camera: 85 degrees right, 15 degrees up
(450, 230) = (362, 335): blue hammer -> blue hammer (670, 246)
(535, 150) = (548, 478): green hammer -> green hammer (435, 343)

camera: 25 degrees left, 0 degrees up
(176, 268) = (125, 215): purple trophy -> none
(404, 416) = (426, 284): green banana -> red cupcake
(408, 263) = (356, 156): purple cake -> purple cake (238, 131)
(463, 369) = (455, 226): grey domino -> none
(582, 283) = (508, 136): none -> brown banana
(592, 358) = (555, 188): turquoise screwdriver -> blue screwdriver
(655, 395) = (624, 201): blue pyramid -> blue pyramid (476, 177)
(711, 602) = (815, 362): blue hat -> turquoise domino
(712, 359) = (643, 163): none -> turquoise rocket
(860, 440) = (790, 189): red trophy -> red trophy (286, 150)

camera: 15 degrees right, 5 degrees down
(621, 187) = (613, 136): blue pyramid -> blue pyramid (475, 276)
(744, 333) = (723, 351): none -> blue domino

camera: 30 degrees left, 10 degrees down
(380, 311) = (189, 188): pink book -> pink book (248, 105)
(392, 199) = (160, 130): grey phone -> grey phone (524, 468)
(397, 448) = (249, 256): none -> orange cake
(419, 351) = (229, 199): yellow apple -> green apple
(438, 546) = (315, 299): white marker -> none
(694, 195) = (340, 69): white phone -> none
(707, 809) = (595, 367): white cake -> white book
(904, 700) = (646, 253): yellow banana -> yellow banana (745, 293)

- - - - - - -

**EXERCISE BRIEF:**
Transcribe the records. Keep every word exactly as it stands.

**WRITTEN ANSWER:**
camera: 85 degrees right, 15 degrees up
(450, 230) = (362, 335): blue hammer -> blue hammer (670, 246)
(535, 150) = (548, 478): green hammer -> green hammer (435, 343)

camera: 25 degrees left, 0 degrees up
(176, 268) = (125, 215): purple trophy -> none
(404, 416) = (426, 284): green banana -> red cupcake
(408, 263) = (356, 156): purple cake -> purple cake (238, 131)
(463, 369) = (455, 226): grey domino -> none
(582, 283) = (508, 136): none -> brown banana
(592, 358) = (555, 188): turquoise screwdriver -> blue screwdriver
(655, 395) = (624, 201): blue pyramid -> blue pyramid (476, 177)
(711, 602) = (815, 362): blue hat -> turquoise domino
(712, 359) = (643, 163): none -> turquoise rocket
(860, 440) = (790, 189): red trophy -> red trophy (286, 150)

camera: 15 degrees right, 5 degrees down
(621, 187) = (613, 136): blue pyramid -> blue pyramid (475, 276)
(744, 333) = (723, 351): none -> blue domino

camera: 30 degrees left, 10 degrees down
(380, 311) = (189, 188): pink book -> pink book (248, 105)
(392, 199) = (160, 130): grey phone -> grey phone (524, 468)
(397, 448) = (249, 256): none -> orange cake
(419, 351) = (229, 199): yellow apple -> green apple
(438, 546) = (315, 299): white marker -> none
(694, 195) = (340, 69): white phone -> none
(707, 809) = (595, 367): white cake -> white book
(904, 700) = (646, 253): yellow banana -> yellow banana (745, 293)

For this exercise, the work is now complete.